◆ PROMPT
Each line must appear in the answer exactly as it does in the data.
* * * * * * * * *
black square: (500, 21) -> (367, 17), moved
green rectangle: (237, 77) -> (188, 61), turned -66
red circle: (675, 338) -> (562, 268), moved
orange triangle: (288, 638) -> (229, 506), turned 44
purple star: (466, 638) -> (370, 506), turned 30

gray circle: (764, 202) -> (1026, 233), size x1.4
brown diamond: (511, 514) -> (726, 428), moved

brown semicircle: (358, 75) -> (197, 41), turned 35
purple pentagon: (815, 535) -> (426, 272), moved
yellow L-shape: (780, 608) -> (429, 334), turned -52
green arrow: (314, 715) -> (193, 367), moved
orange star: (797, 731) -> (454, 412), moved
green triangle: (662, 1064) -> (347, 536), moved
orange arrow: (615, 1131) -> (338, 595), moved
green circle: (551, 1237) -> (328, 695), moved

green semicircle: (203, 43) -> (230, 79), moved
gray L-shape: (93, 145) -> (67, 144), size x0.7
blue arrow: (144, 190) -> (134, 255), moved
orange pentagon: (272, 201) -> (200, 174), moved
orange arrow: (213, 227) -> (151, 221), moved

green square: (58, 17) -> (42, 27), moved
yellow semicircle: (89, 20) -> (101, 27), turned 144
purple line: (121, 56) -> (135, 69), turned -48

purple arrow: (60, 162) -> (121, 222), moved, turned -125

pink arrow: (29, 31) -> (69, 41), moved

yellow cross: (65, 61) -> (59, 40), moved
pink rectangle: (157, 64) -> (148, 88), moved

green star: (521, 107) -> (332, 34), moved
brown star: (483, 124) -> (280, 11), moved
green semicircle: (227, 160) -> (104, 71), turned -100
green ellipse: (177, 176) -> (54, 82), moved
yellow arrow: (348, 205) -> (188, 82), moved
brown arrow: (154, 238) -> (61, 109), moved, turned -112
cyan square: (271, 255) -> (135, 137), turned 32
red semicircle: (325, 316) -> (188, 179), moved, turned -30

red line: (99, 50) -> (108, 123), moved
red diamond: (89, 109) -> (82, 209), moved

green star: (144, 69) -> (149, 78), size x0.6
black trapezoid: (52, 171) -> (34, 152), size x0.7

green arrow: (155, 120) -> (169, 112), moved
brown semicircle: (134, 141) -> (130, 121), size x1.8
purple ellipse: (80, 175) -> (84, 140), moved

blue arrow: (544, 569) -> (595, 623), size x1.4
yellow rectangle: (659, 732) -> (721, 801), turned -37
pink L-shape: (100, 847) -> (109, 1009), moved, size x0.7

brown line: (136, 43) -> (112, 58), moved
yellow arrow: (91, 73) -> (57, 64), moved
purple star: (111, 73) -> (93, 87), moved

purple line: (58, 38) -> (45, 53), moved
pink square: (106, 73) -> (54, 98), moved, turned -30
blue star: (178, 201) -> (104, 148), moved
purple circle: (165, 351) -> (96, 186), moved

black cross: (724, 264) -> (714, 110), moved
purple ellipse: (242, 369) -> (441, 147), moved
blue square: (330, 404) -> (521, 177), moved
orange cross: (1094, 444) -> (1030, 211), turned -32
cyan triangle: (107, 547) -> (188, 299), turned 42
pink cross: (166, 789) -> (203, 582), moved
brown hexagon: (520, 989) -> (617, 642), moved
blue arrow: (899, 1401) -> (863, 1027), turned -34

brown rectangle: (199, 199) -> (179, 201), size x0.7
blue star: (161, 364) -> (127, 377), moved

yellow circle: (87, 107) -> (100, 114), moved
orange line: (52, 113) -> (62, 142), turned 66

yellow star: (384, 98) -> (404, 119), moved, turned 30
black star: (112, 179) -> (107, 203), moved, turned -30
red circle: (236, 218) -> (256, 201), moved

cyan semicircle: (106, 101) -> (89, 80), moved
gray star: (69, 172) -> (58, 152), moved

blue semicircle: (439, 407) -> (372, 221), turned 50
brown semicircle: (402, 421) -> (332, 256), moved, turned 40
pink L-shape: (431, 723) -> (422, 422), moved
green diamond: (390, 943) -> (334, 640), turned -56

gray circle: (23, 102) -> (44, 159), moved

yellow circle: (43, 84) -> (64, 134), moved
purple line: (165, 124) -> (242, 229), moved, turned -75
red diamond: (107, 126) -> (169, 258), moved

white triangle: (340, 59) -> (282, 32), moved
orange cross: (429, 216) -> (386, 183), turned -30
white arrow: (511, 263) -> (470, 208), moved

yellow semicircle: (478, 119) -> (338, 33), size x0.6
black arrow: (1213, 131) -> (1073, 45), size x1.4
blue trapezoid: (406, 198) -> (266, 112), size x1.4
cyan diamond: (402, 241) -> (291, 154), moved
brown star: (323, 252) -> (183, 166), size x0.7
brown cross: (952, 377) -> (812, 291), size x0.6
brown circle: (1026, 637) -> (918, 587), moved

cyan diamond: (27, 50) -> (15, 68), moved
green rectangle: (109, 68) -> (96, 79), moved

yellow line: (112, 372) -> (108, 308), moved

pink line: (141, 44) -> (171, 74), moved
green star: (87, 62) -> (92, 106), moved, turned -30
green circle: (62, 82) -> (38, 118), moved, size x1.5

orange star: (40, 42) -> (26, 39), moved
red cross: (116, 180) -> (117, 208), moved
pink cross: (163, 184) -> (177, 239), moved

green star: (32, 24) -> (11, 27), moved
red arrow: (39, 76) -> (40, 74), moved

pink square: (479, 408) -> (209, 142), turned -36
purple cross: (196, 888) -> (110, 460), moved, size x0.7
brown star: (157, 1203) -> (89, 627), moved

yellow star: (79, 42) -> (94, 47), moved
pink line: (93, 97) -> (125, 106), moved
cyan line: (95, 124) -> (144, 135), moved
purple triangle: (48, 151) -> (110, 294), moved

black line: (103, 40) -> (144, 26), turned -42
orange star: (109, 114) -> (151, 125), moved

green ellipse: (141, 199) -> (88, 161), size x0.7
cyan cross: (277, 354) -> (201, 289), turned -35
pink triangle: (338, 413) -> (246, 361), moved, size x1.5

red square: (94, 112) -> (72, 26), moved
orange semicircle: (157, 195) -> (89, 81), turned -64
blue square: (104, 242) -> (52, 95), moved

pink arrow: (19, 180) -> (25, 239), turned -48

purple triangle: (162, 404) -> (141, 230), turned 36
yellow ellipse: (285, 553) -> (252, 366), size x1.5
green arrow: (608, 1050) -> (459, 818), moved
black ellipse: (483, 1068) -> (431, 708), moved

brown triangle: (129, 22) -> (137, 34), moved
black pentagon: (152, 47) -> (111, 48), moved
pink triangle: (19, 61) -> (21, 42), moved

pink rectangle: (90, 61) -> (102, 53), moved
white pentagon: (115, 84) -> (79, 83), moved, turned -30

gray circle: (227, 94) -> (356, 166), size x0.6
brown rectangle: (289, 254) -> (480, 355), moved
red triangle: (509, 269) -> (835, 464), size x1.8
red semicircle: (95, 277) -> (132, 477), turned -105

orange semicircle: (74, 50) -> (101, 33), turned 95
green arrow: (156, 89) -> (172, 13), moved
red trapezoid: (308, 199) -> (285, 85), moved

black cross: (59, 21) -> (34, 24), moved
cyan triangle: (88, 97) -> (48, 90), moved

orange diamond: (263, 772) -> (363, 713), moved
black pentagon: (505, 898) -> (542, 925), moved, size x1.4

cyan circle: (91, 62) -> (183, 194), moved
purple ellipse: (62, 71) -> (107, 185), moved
* * * * * * * * *
◆ WRITTEN ANSWER
black square: (500, 21) -> (367, 17), moved
green rectangle: (237, 77) -> (188, 61), turned -66
red circle: (675, 338) -> (562, 268), moved
orange triangle: (288, 638) -> (229, 506), turned 44
purple star: (466, 638) -> (370, 506), turned 30

gray circle: (764, 202) -> (1026, 233), size x1.4
brown diamond: (511, 514) -> (726, 428), moved

brown semicircle: (358, 75) -> (197, 41), turned 35
purple pentagon: (815, 535) -> (426, 272), moved
yellow L-shape: (780, 608) -> (429, 334), turned -52
green arrow: (314, 715) -> (193, 367), moved
orange star: (797, 731) -> (454, 412), moved
green triangle: (662, 1064) -> (347, 536), moved
orange arrow: (615, 1131) -> (338, 595), moved
green circle: (551, 1237) -> (328, 695), moved

green semicircle: (203, 43) -> (230, 79), moved
gray L-shape: (93, 145) -> (67, 144), size x0.7
blue arrow: (144, 190) -> (134, 255), moved
orange pentagon: (272, 201) -> (200, 174), moved
orange arrow: (213, 227) -> (151, 221), moved

green square: (58, 17) -> (42, 27), moved
yellow semicircle: (89, 20) -> (101, 27), turned 144
purple line: (121, 56) -> (135, 69), turned -48

purple arrow: (60, 162) -> (121, 222), moved, turned -125

pink arrow: (29, 31) -> (69, 41), moved

yellow cross: (65, 61) -> (59, 40), moved
pink rectangle: (157, 64) -> (148, 88), moved

green star: (521, 107) -> (332, 34), moved
brown star: (483, 124) -> (280, 11), moved
green semicircle: (227, 160) -> (104, 71), turned -100
green ellipse: (177, 176) -> (54, 82), moved
yellow arrow: (348, 205) -> (188, 82), moved
brown arrow: (154, 238) -> (61, 109), moved, turned -112
cyan square: (271, 255) -> (135, 137), turned 32
red semicircle: (325, 316) -> (188, 179), moved, turned -30

red line: (99, 50) -> (108, 123), moved
red diamond: (89, 109) -> (82, 209), moved

green star: (144, 69) -> (149, 78), size x0.6
black trapezoid: (52, 171) -> (34, 152), size x0.7

green arrow: (155, 120) -> (169, 112), moved
brown semicircle: (134, 141) -> (130, 121), size x1.8
purple ellipse: (80, 175) -> (84, 140), moved

blue arrow: (544, 569) -> (595, 623), size x1.4
yellow rectangle: (659, 732) -> (721, 801), turned -37
pink L-shape: (100, 847) -> (109, 1009), moved, size x0.7

brown line: (136, 43) -> (112, 58), moved
yellow arrow: (91, 73) -> (57, 64), moved
purple star: (111, 73) -> (93, 87), moved

purple line: (58, 38) -> (45, 53), moved
pink square: (106, 73) -> (54, 98), moved, turned -30
blue star: (178, 201) -> (104, 148), moved
purple circle: (165, 351) -> (96, 186), moved

black cross: (724, 264) -> (714, 110), moved
purple ellipse: (242, 369) -> (441, 147), moved
blue square: (330, 404) -> (521, 177), moved
orange cross: (1094, 444) -> (1030, 211), turned -32
cyan triangle: (107, 547) -> (188, 299), turned 42
pink cross: (166, 789) -> (203, 582), moved
brown hexagon: (520, 989) -> (617, 642), moved
blue arrow: (899, 1401) -> (863, 1027), turned -34

brown rectangle: (199, 199) -> (179, 201), size x0.7
blue star: (161, 364) -> (127, 377), moved

yellow circle: (87, 107) -> (100, 114), moved
orange line: (52, 113) -> (62, 142), turned 66

yellow star: (384, 98) -> (404, 119), moved, turned 30
black star: (112, 179) -> (107, 203), moved, turned -30
red circle: (236, 218) -> (256, 201), moved

cyan semicircle: (106, 101) -> (89, 80), moved
gray star: (69, 172) -> (58, 152), moved

blue semicircle: (439, 407) -> (372, 221), turned 50
brown semicircle: (402, 421) -> (332, 256), moved, turned 40
pink L-shape: (431, 723) -> (422, 422), moved
green diamond: (390, 943) -> (334, 640), turned -56

gray circle: (23, 102) -> (44, 159), moved

yellow circle: (43, 84) -> (64, 134), moved
purple line: (165, 124) -> (242, 229), moved, turned -75
red diamond: (107, 126) -> (169, 258), moved

white triangle: (340, 59) -> (282, 32), moved
orange cross: (429, 216) -> (386, 183), turned -30
white arrow: (511, 263) -> (470, 208), moved

yellow semicircle: (478, 119) -> (338, 33), size x0.6
black arrow: (1213, 131) -> (1073, 45), size x1.4
blue trapezoid: (406, 198) -> (266, 112), size x1.4
cyan diamond: (402, 241) -> (291, 154), moved
brown star: (323, 252) -> (183, 166), size x0.7
brown cross: (952, 377) -> (812, 291), size x0.6
brown circle: (1026, 637) -> (918, 587), moved

cyan diamond: (27, 50) -> (15, 68), moved
green rectangle: (109, 68) -> (96, 79), moved

yellow line: (112, 372) -> (108, 308), moved

pink line: (141, 44) -> (171, 74), moved
green star: (87, 62) -> (92, 106), moved, turned -30
green circle: (62, 82) -> (38, 118), moved, size x1.5

orange star: (40, 42) -> (26, 39), moved
red cross: (116, 180) -> (117, 208), moved
pink cross: (163, 184) -> (177, 239), moved

green star: (32, 24) -> (11, 27), moved
red arrow: (39, 76) -> (40, 74), moved

pink square: (479, 408) -> (209, 142), turned -36
purple cross: (196, 888) -> (110, 460), moved, size x0.7
brown star: (157, 1203) -> (89, 627), moved

yellow star: (79, 42) -> (94, 47), moved
pink line: (93, 97) -> (125, 106), moved
cyan line: (95, 124) -> (144, 135), moved
purple triangle: (48, 151) -> (110, 294), moved

black line: (103, 40) -> (144, 26), turned -42
orange star: (109, 114) -> (151, 125), moved

green ellipse: (141, 199) -> (88, 161), size x0.7
cyan cross: (277, 354) -> (201, 289), turned -35
pink triangle: (338, 413) -> (246, 361), moved, size x1.5

red square: (94, 112) -> (72, 26), moved
orange semicircle: (157, 195) -> (89, 81), turned -64
blue square: (104, 242) -> (52, 95), moved

pink arrow: (19, 180) -> (25, 239), turned -48

purple triangle: (162, 404) -> (141, 230), turned 36
yellow ellipse: (285, 553) -> (252, 366), size x1.5
green arrow: (608, 1050) -> (459, 818), moved
black ellipse: (483, 1068) -> (431, 708), moved

brown triangle: (129, 22) -> (137, 34), moved
black pentagon: (152, 47) -> (111, 48), moved
pink triangle: (19, 61) -> (21, 42), moved

pink rectangle: (90, 61) -> (102, 53), moved
white pentagon: (115, 84) -> (79, 83), moved, turned -30

gray circle: (227, 94) -> (356, 166), size x0.6
brown rectangle: (289, 254) -> (480, 355), moved
red triangle: (509, 269) -> (835, 464), size x1.8
red semicircle: (95, 277) -> (132, 477), turned -105

orange semicircle: (74, 50) -> (101, 33), turned 95
green arrow: (156, 89) -> (172, 13), moved
red trapezoid: (308, 199) -> (285, 85), moved

black cross: (59, 21) -> (34, 24), moved
cyan triangle: (88, 97) -> (48, 90), moved

orange diamond: (263, 772) -> (363, 713), moved
black pentagon: (505, 898) -> (542, 925), moved, size x1.4

cyan circle: (91, 62) -> (183, 194), moved
purple ellipse: (62, 71) -> (107, 185), moved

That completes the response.